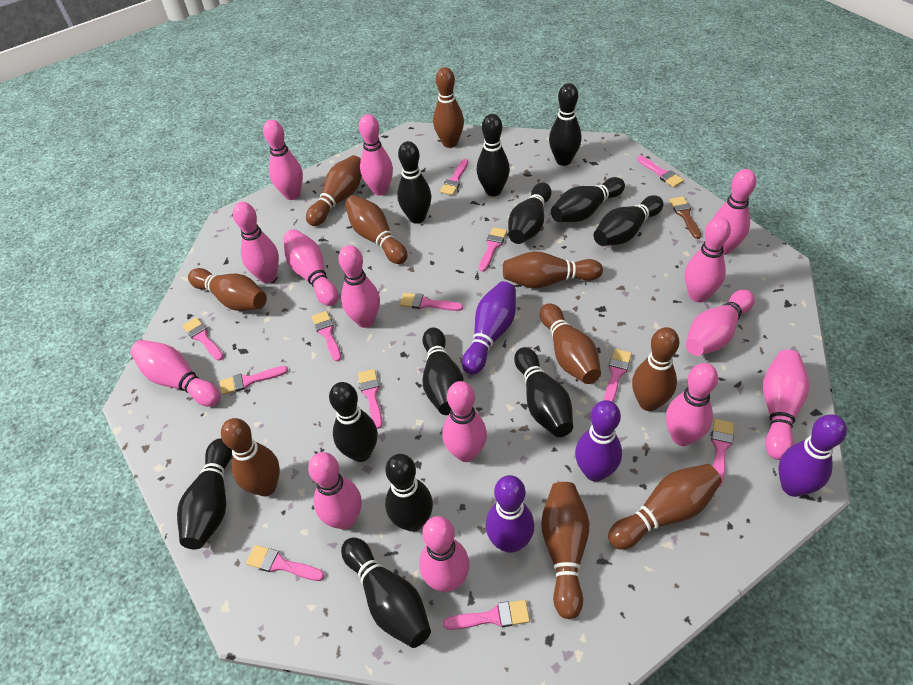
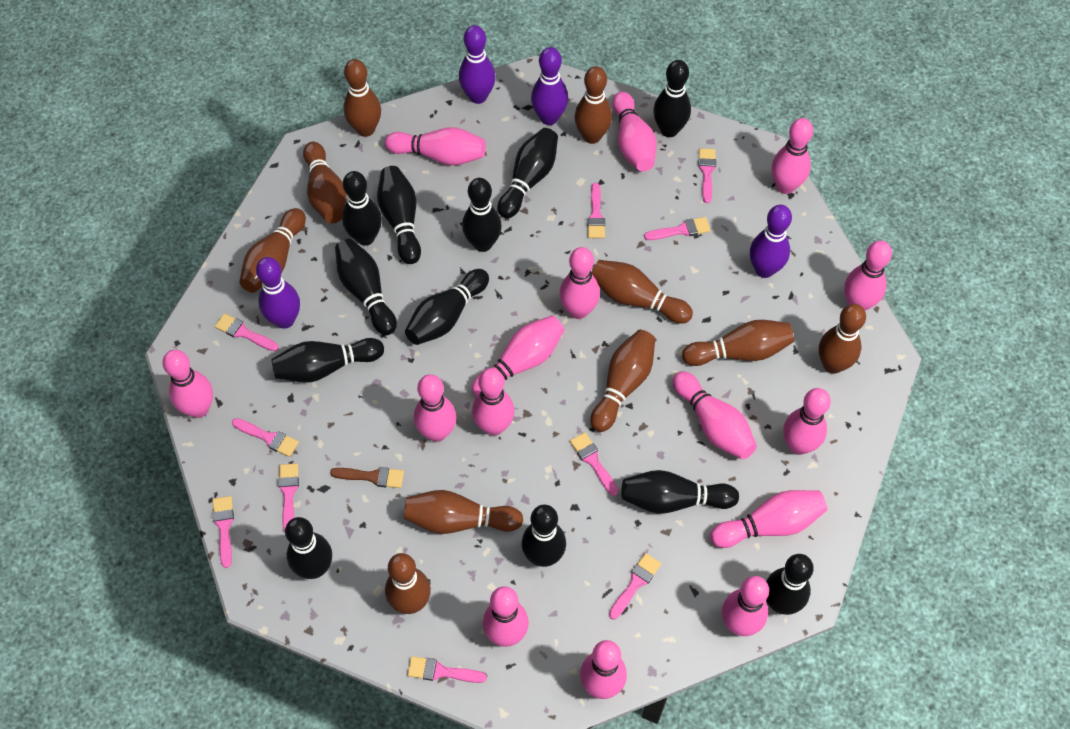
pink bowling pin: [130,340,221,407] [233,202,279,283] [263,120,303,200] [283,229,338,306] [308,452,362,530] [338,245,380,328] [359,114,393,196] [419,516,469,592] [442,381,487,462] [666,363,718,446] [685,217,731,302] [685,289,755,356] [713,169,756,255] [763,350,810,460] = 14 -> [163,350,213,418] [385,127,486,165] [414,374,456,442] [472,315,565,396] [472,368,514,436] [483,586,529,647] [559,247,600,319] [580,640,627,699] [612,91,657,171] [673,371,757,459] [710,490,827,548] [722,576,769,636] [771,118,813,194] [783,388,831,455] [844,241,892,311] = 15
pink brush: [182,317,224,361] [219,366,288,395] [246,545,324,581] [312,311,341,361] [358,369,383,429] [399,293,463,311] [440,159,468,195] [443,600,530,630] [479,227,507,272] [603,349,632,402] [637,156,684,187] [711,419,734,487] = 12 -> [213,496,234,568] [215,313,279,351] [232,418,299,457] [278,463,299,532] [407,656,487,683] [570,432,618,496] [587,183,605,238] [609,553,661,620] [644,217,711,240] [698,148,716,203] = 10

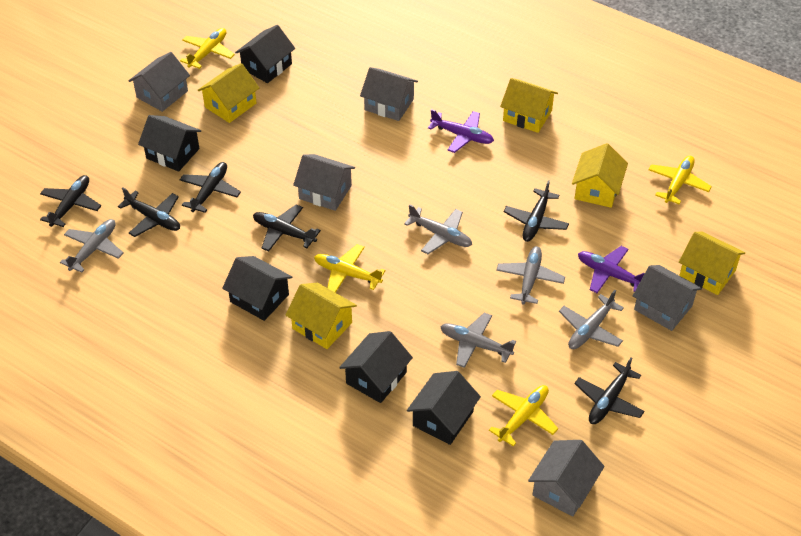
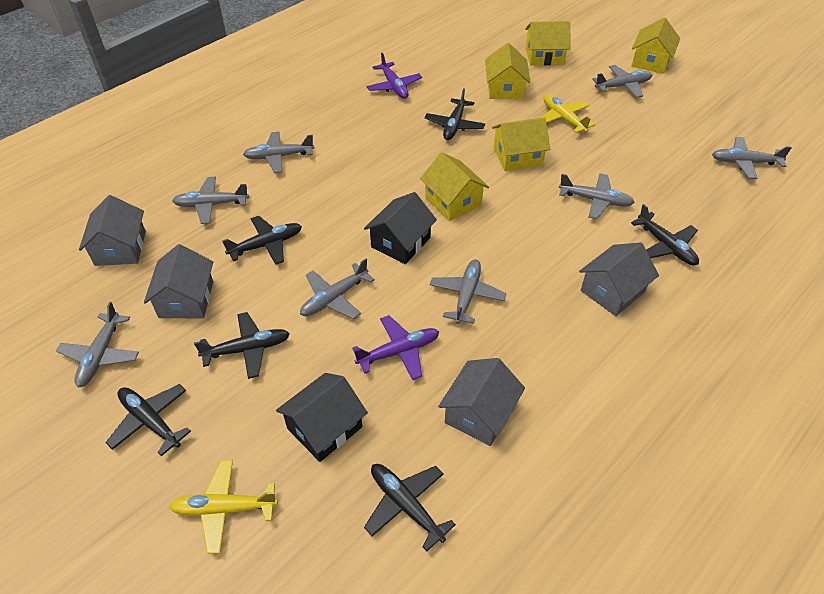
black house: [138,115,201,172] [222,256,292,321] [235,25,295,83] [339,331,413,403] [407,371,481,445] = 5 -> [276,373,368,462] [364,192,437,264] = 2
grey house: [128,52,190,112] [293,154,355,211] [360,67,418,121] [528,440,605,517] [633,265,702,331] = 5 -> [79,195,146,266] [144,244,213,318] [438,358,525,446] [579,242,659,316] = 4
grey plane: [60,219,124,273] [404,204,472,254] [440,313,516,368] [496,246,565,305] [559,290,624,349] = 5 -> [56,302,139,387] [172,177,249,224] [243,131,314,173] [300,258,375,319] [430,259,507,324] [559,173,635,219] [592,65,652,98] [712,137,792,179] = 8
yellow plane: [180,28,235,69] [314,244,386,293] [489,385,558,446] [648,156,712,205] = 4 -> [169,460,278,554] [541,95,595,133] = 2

——————

• What the task requires: Return every entry of the data above verbatim, with no images included.

• Expected answer:
pink bowling pin: [130,340,221,407] [233,202,279,283] [263,120,303,200] [283,229,338,306] [308,452,362,530] [338,245,380,328] [359,114,393,196] [419,516,469,592] [442,381,487,462] [666,363,718,446] [685,217,731,302] [685,289,755,356] [713,169,756,255] [763,350,810,460] = 14 -> [163,350,213,418] [385,127,486,165] [414,374,456,442] [472,315,565,396] [472,368,514,436] [483,586,529,647] [559,247,600,319] [580,640,627,699] [612,91,657,171] [673,371,757,459] [710,490,827,548] [722,576,769,636] [771,118,813,194] [783,388,831,455] [844,241,892,311] = 15
pink brush: [182,317,224,361] [219,366,288,395] [246,545,324,581] [312,311,341,361] [358,369,383,429] [399,293,463,311] [440,159,468,195] [443,600,530,630] [479,227,507,272] [603,349,632,402] [637,156,684,187] [711,419,734,487] = 12 -> [213,496,234,568] [215,313,279,351] [232,418,299,457] [278,463,299,532] [407,656,487,683] [570,432,618,496] [587,183,605,238] [609,553,661,620] [644,217,711,240] [698,148,716,203] = 10

black house: [138,115,201,172] [222,256,292,321] [235,25,295,83] [339,331,413,403] [407,371,481,445] = 5 -> [276,373,368,462] [364,192,437,264] = 2
grey house: [128,52,190,112] [293,154,355,211] [360,67,418,121] [528,440,605,517] [633,265,702,331] = 5 -> [79,195,146,266] [144,244,213,318] [438,358,525,446] [579,242,659,316] = 4
grey plane: [60,219,124,273] [404,204,472,254] [440,313,516,368] [496,246,565,305] [559,290,624,349] = 5 -> [56,302,139,387] [172,177,249,224] [243,131,314,173] [300,258,375,319] [430,259,507,324] [559,173,635,219] [592,65,652,98] [712,137,792,179] = 8
yellow plane: [180,28,235,69] [314,244,386,293] [489,385,558,446] [648,156,712,205] = 4 -> [169,460,278,554] [541,95,595,133] = 2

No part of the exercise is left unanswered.